(TASK ITEM) In the listing below, find the line with "DIGITS pin GND: GND -> none" and the line with "MATRIX pin CLK: D12 -> D8". Repeat those two lines and all lines between them exactly.

(MATERIAL PROVIDED)
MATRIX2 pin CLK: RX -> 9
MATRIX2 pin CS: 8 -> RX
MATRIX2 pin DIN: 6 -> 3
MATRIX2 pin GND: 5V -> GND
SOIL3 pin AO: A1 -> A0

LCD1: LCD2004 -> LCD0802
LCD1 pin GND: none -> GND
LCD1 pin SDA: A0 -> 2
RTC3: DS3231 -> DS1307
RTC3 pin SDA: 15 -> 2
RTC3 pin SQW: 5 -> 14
==
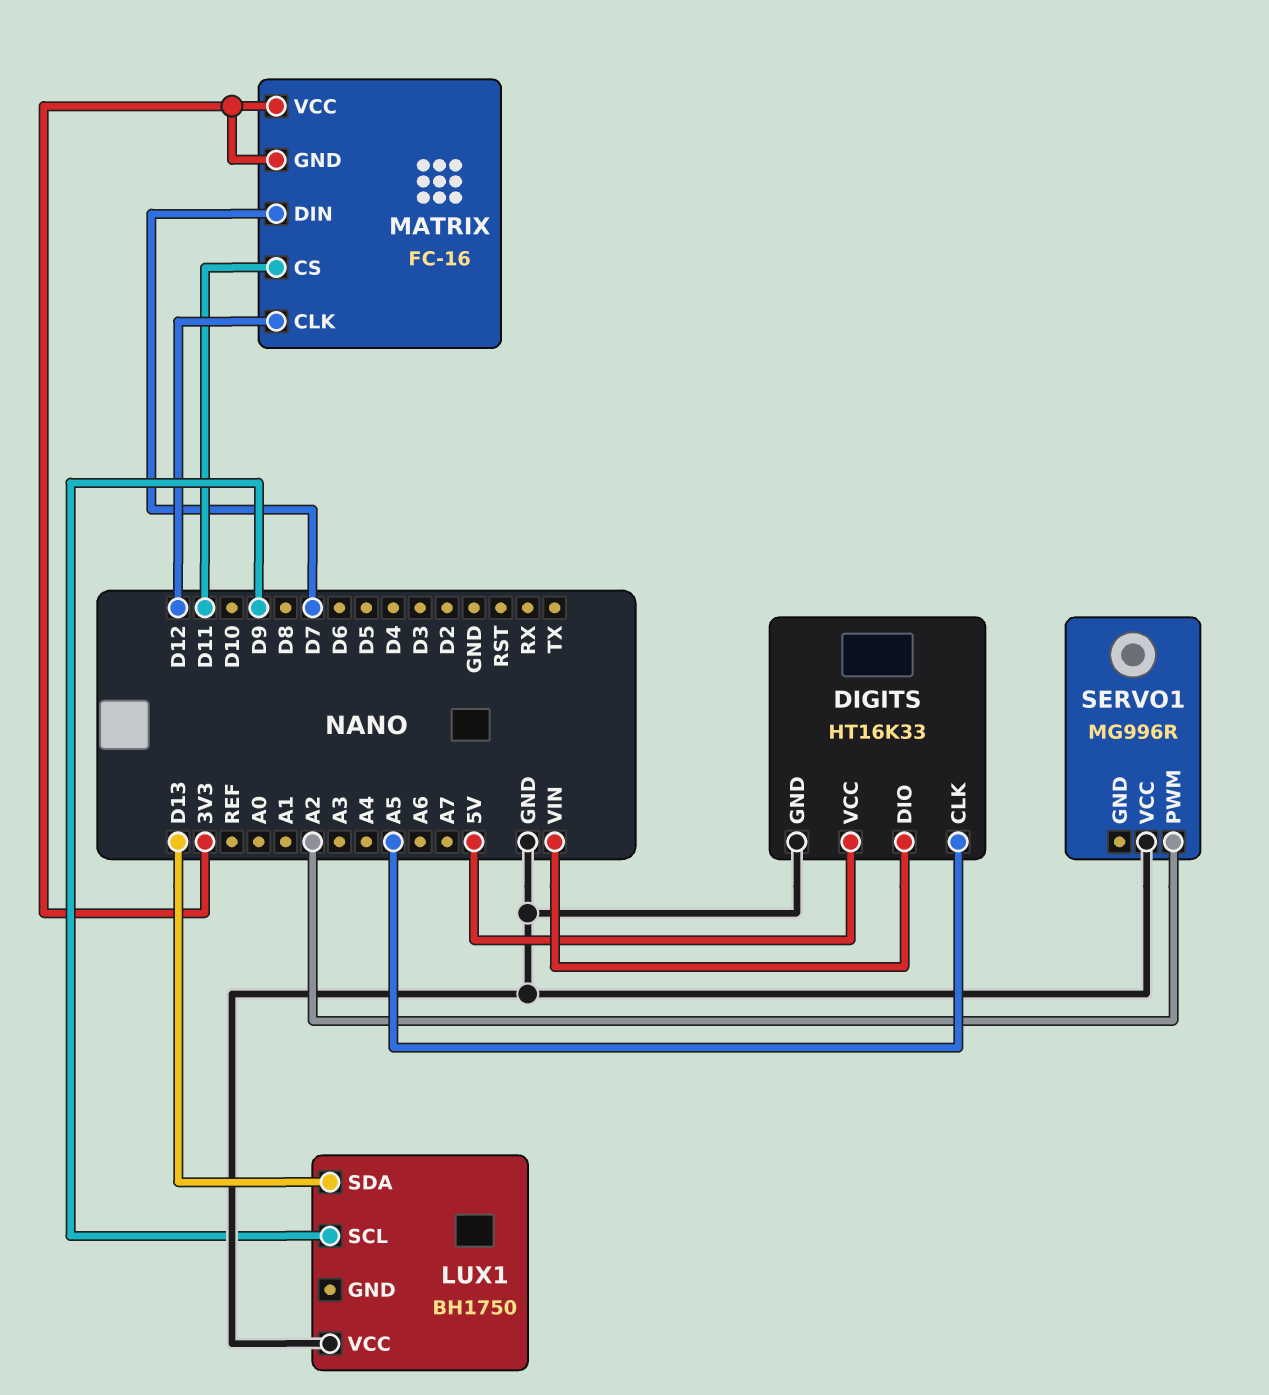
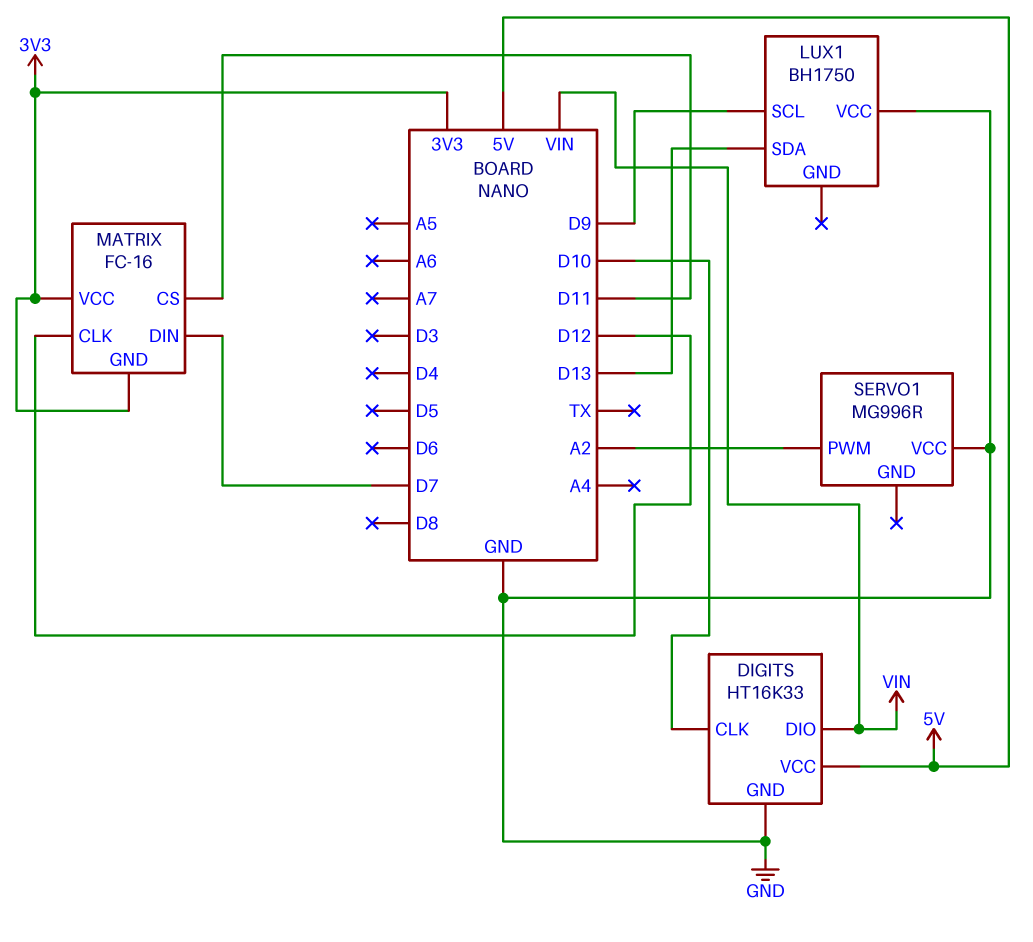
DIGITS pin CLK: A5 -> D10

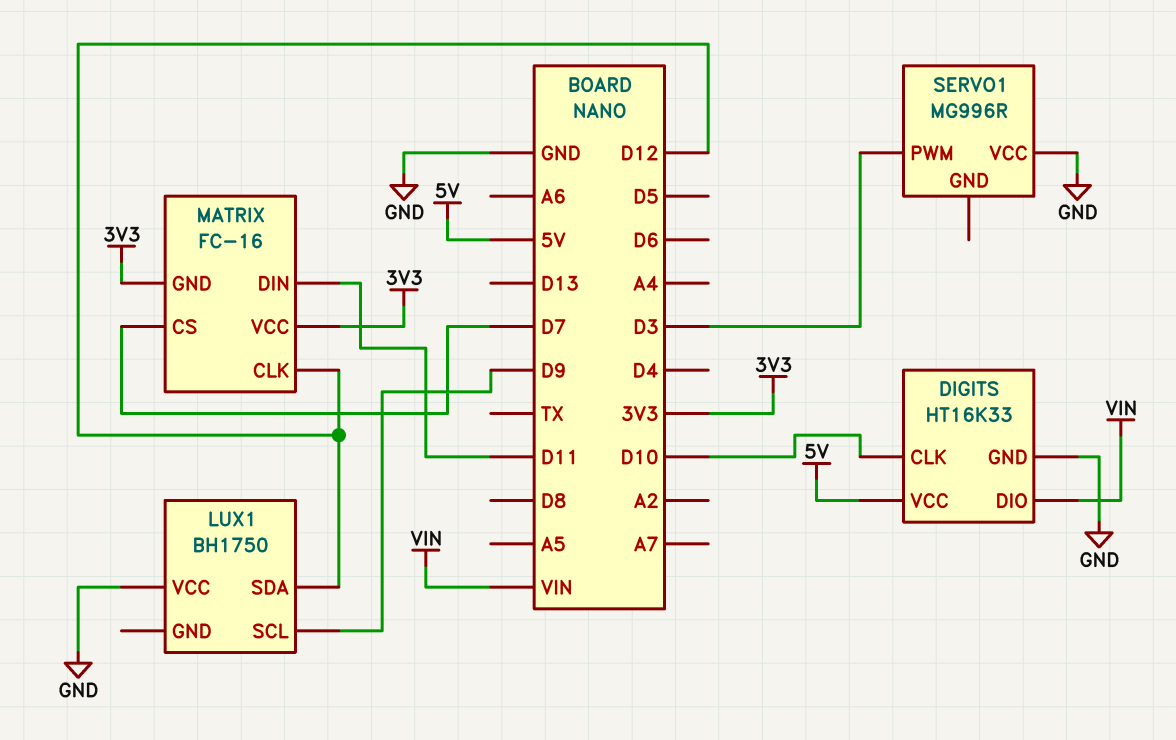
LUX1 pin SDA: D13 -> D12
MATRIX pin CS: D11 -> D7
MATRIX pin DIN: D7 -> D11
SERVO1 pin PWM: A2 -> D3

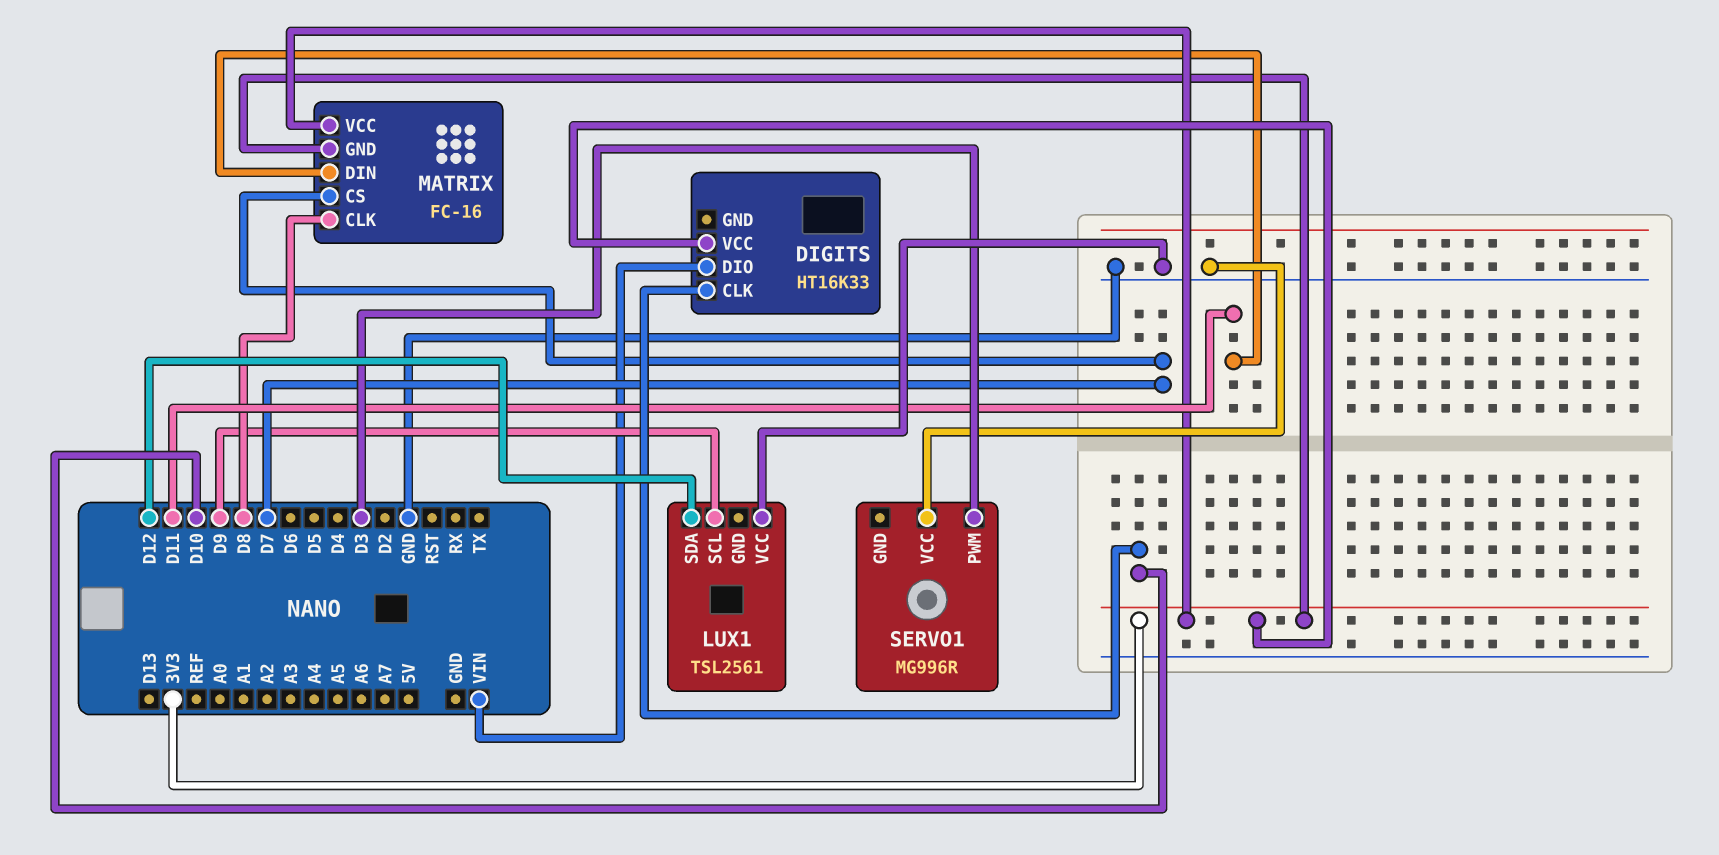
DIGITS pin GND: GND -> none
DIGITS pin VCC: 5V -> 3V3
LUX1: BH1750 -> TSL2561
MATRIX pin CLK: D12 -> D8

(RESPONSE TO THIS EXERCISE)
DIGITS pin GND: GND -> none
DIGITS pin VCC: 5V -> 3V3
LUX1: BH1750 -> TSL2561
MATRIX pin CLK: D12 -> D8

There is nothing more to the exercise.